→ **WHAT TO DO**
Below are some records; return each one exactly as written.

→ **DATA IN THIS EXERCISE**

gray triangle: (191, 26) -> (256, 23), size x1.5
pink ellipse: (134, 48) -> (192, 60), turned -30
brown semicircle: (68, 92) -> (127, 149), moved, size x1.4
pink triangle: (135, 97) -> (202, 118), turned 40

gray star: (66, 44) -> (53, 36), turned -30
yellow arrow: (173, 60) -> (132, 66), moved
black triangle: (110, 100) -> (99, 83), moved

→ **OUTPUT FOR THIS TASK**
gray triangle: (191, 26) -> (256, 23), size x1.5
pink ellipse: (134, 48) -> (192, 60), turned -30
brown semicircle: (68, 92) -> (127, 149), moved, size x1.4
pink triangle: (135, 97) -> (202, 118), turned 40

gray star: (66, 44) -> (53, 36), turned -30
yellow arrow: (173, 60) -> (132, 66), moved
black triangle: (110, 100) -> (99, 83), moved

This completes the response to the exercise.